YOUR ASSIGNMENT: Retype the data below exactly; skip every image.

[Object correspondence data]
* * * * * * * * *
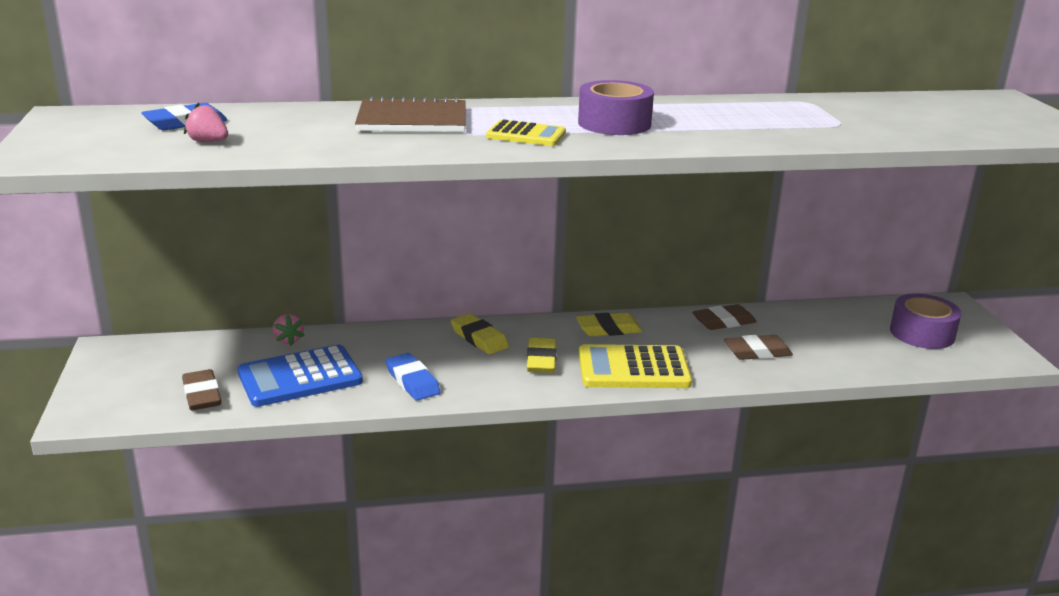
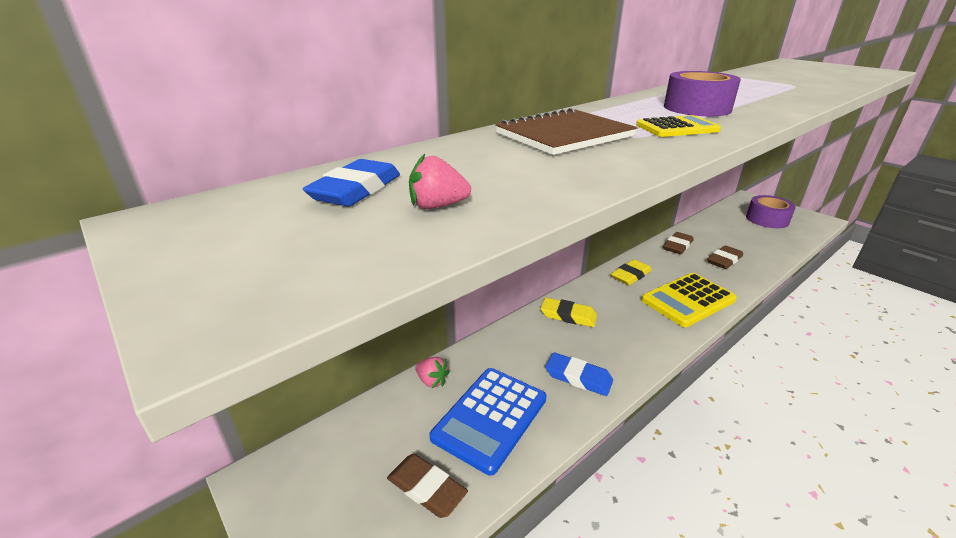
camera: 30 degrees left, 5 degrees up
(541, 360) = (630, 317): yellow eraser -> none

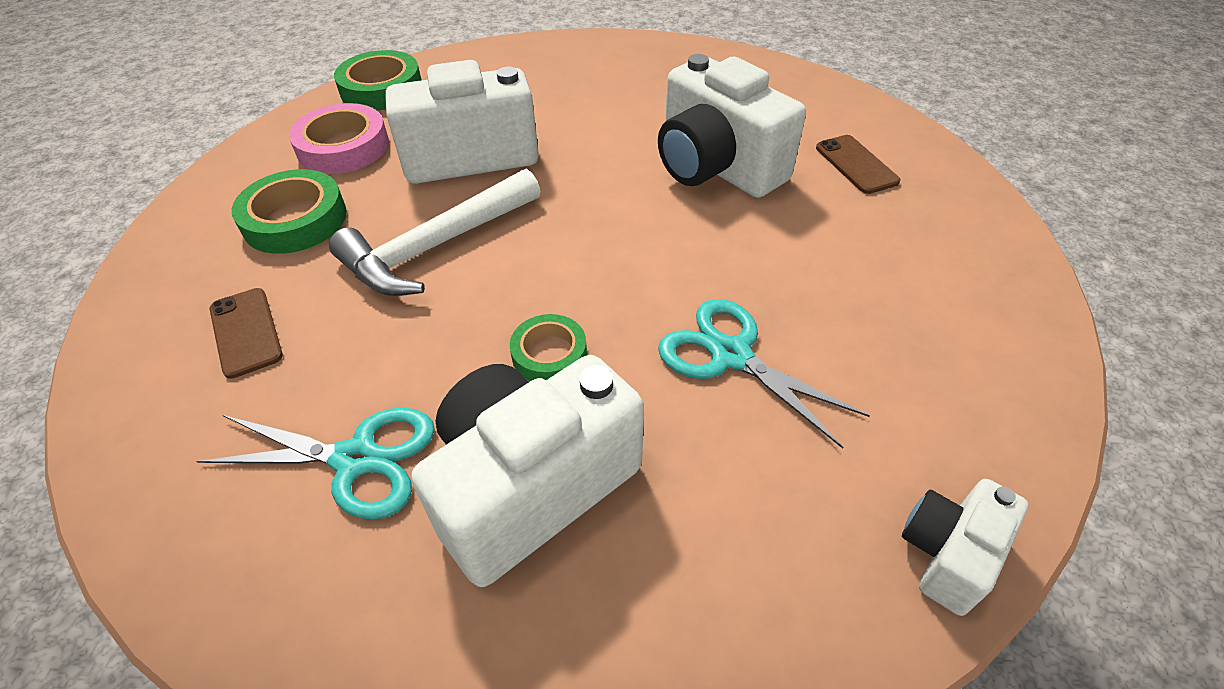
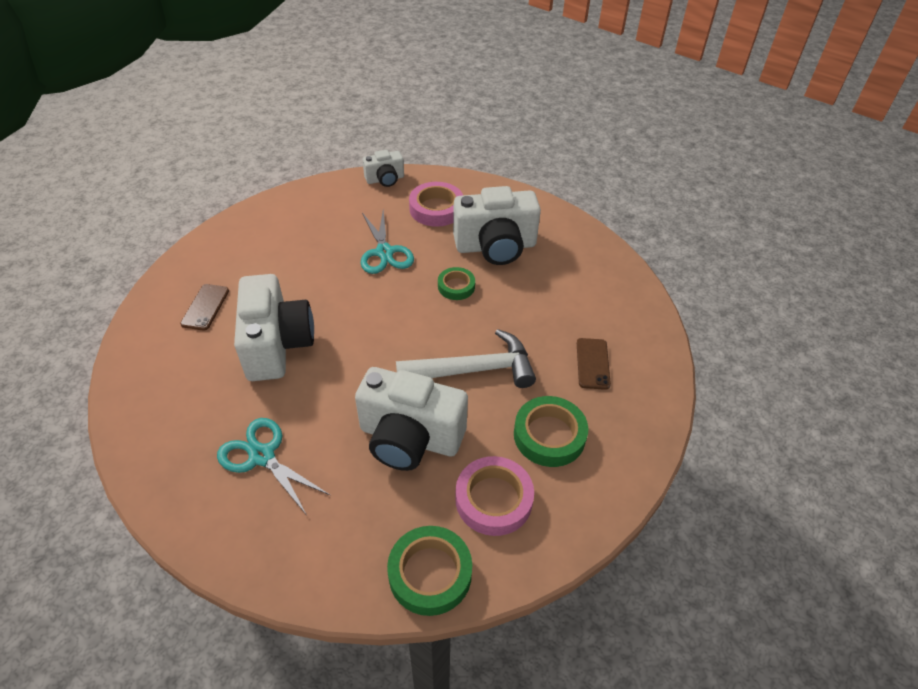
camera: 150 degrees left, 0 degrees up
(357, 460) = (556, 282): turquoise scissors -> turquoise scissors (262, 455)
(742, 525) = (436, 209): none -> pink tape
* * * * * * * * *
WRITTEN SOLUTION:
camera: 30 degrees left, 5 degrees up
(541, 360) = (630, 317): yellow eraser -> none

camera: 150 degrees left, 0 degrees up
(357, 460) = (556, 282): turquoise scissors -> turquoise scissors (262, 455)
(742, 525) = (436, 209): none -> pink tape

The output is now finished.